[Entries taken from a collection]

--------------------------------

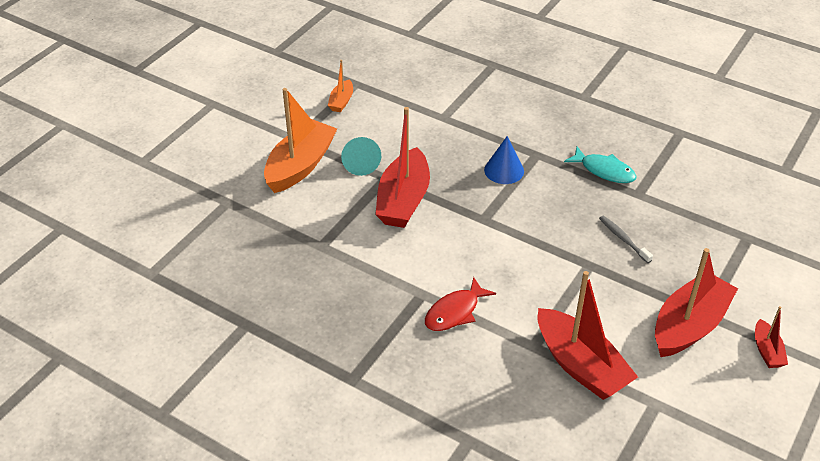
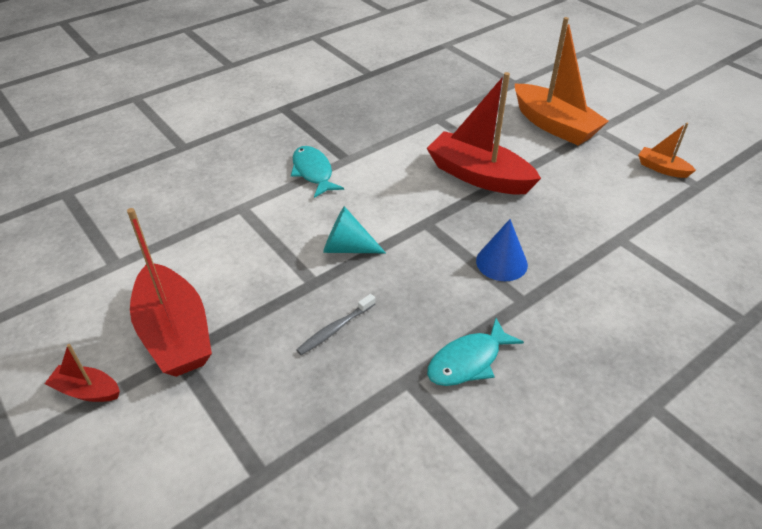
camera: 110 degrees right, 0 degrees up
(360, 163) = (547, 161): turquoise cone -> turquoise cone (347, 248)
(455, 312) = (313, 172): red fish -> turquoise fish
(580, 365) = (196, 230): red boat -> none
(623, 239) = (335, 329): grey toothbrush -> grey toothbrush turned 150 degrees clockwise

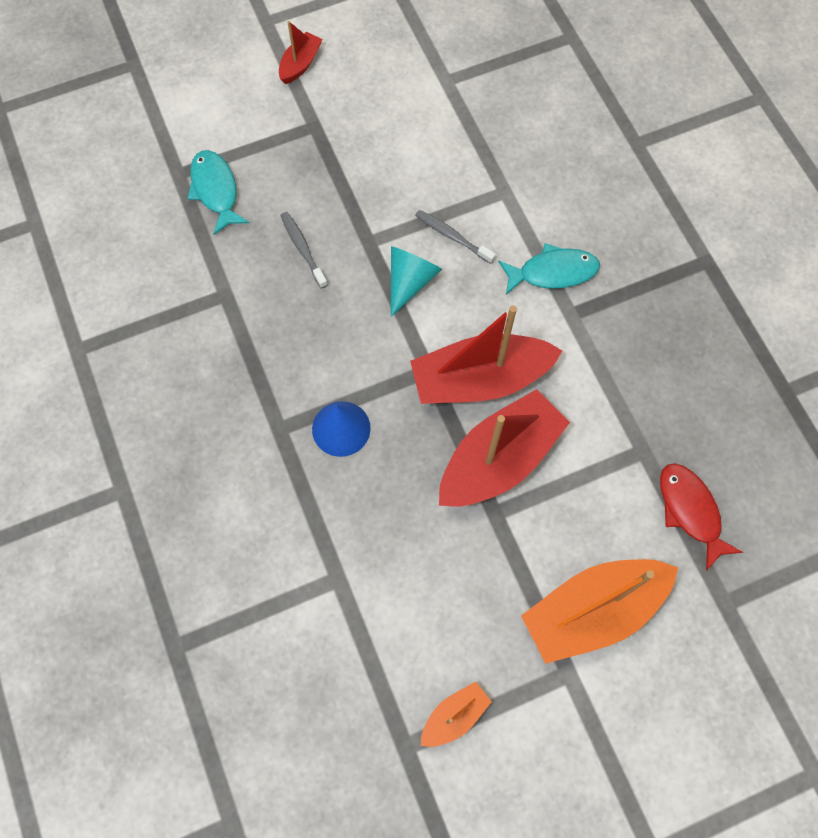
camera: 105 degrees right, 25 degrees up
(175, 333) = (341, 124): red boat -> red boat (480, 379)
(294, 230) = (452, 236): none -> grey toothbrush
(467, 98) = (690, 511): none -> red fish
(468, 361) = (226, 350): turquoise fish -> turquoise fish (216, 190)

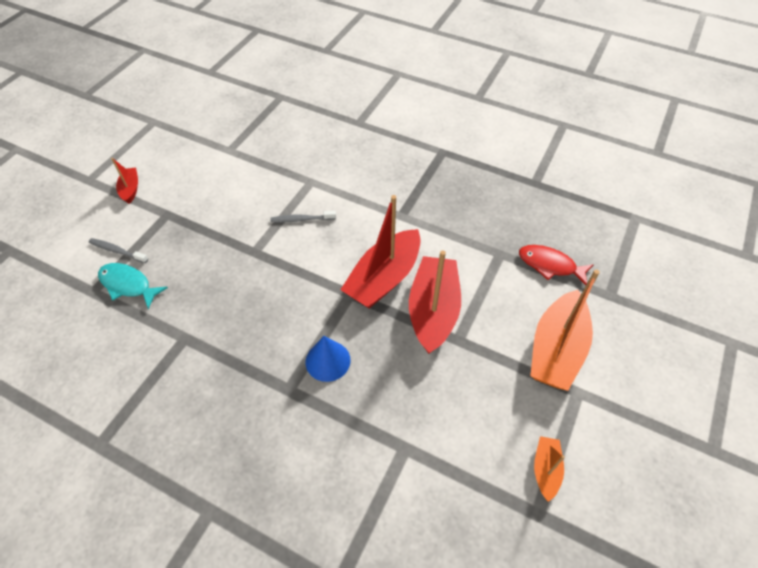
camera: 40 degrees left, 15 degrees down
(303, 249) = (215, 281): grey toothbrush -> grey toothbrush (117, 251)
(410, 281) = (297, 256): turquoise cone -> none
(553, 272) = (372, 203): turquoise fish -> none

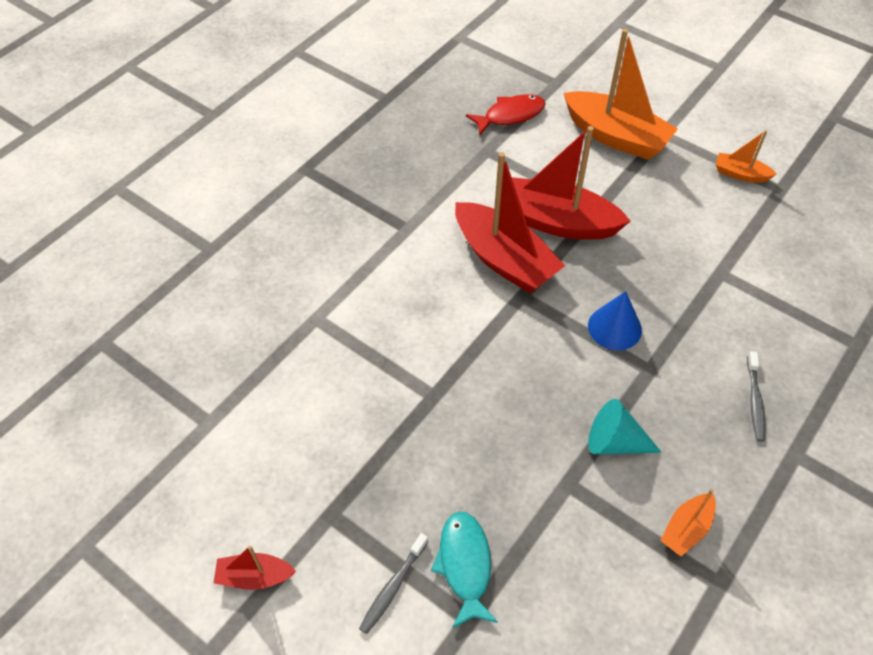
camera: 80 degrees left, 0 degrees up
(128, 285) = (465, 565): turquoise fish -> turquoise fish turned 135 degrees clockwise
(144, 420) = (686, 529): none -> orange boat
(219, 367) = (615, 442): none -> turquoise cone
(301, 219) = (387, 335): grey toothbrush -> grey toothbrush (755, 401)
(550, 265) = (510, 115): red fish -> red fish turned 150 degrees counterclockwise

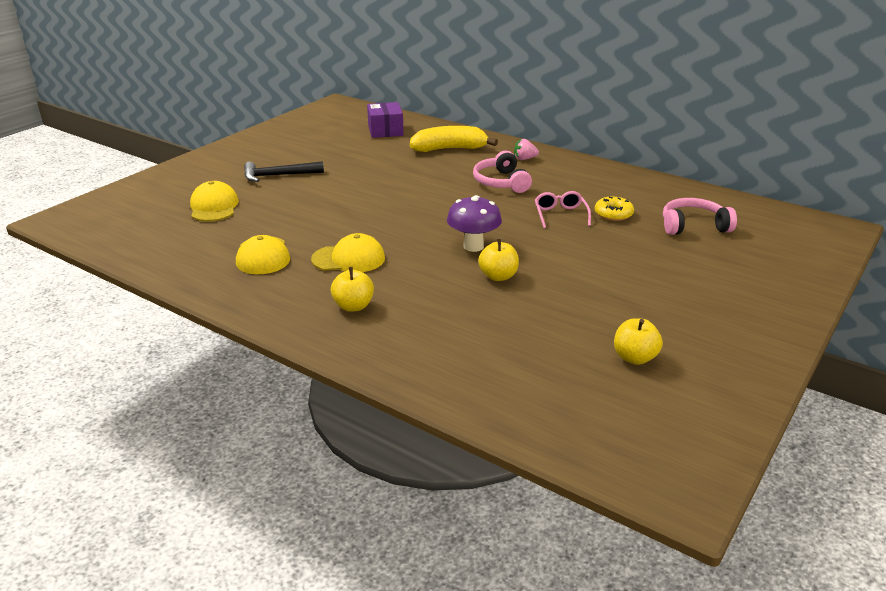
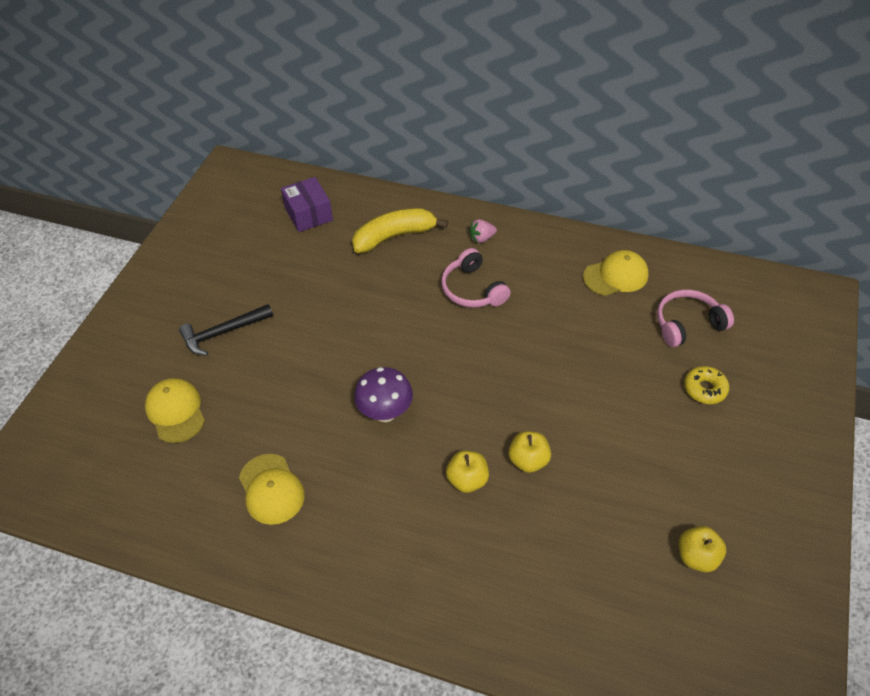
camera: 15 degrees left, 20 degrees up
(349, 259) = (365, 470): yellow cap -> yellow cap (616, 276)
(353, 306) = (403, 551): yellow apple -> yellow apple (467, 480)
(473, 246) = (485, 415): purple mushroom -> purple mushroom (385, 413)
(560, 215) = (553, 336): pink glasses -> none
(613, 214) = (605, 322): yellow donut -> yellow donut (704, 389)

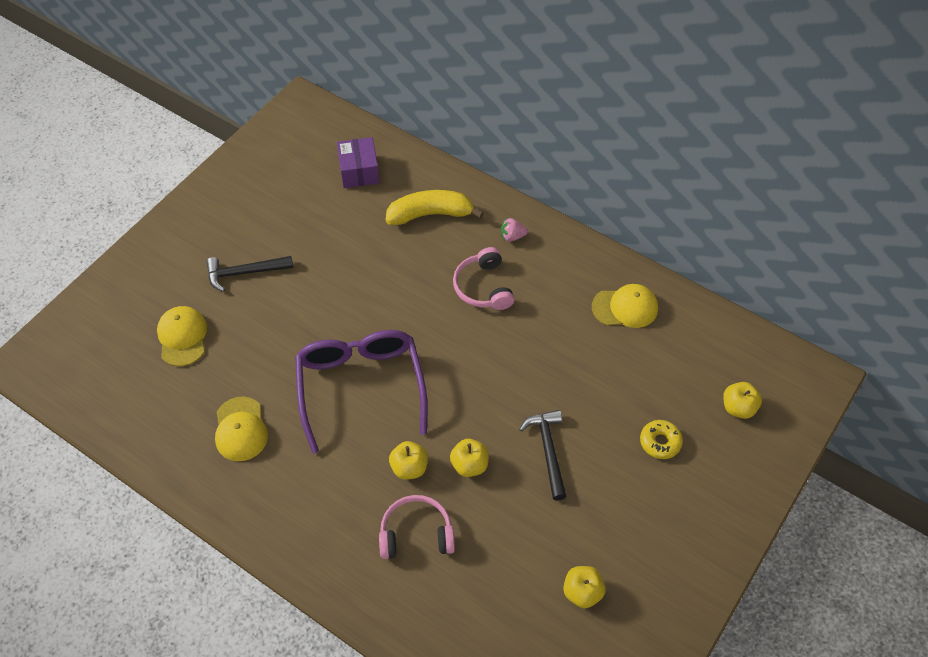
camera: 15 degrees right, 5 degrees up
(385, 413) = (360, 386): purple mushroom -> purple glasses
(601, 425) = (548, 450): none -> black hammer
(687, 324) = (673, 374): pink headphones -> pink headphones (416, 534)
(761, 339) = (738, 408): none -> yellow apple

--------------------------------

**What you are asked to do**
Each record above should be repeated exactly, please, without pictures.

**Solution to the problem**
camera: 110 degrees right, 0 degrees up
(360, 163) = (547, 161): turquoise cone -> turquoise cone (347, 248)
(455, 312) = (313, 172): red fish -> turquoise fish
(580, 365) = (196, 230): red boat -> none
(623, 239) = (335, 329): grey toothbrush -> grey toothbrush turned 150 degrees clockwise

camera: 105 degrees right, 25 degrees up
(175, 333) = (341, 124): red boat -> red boat (480, 379)
(294, 230) = (452, 236): none -> grey toothbrush
(467, 98) = (690, 511): none -> red fish
(468, 361) = (226, 350): turquoise fish -> turquoise fish (216, 190)

camera: 40 degrees left, 15 degrees down
(303, 249) = (215, 281): grey toothbrush -> grey toothbrush (117, 251)
(410, 281) = (297, 256): turquoise cone -> none
(553, 272) = (372, 203): turquoise fish -> none

camera: 80 degrees left, 0 degrees up
(128, 285) = (465, 565): turquoise fish -> turquoise fish turned 135 degrees clockwise
(144, 420) = (686, 529): none -> orange boat
(219, 367) = (615, 442): none -> turquoise cone
(301, 219) = (387, 335): grey toothbrush -> grey toothbrush (755, 401)
(550, 265) = (510, 115): red fish -> red fish turned 150 degrees counterclockwise

camera: 15 degrees left, 20 degrees up
(349, 259) = (365, 470): yellow cap -> yellow cap (616, 276)
(353, 306) = (403, 551): yellow apple -> yellow apple (467, 480)
(473, 246) = (485, 415): purple mushroom -> purple mushroom (385, 413)
(560, 215) = (553, 336): pink glasses -> none
(613, 214) = (605, 322): yellow donut -> yellow donut (704, 389)

camera: 15 degrees right, 5 degrees up
(385, 413) = (360, 386): purple mushroom -> purple glasses
(601, 425) = (548, 450): none -> black hammer
(687, 324) = (673, 374): pink headphones -> pink headphones (416, 534)
(761, 339) = (738, 408): none -> yellow apple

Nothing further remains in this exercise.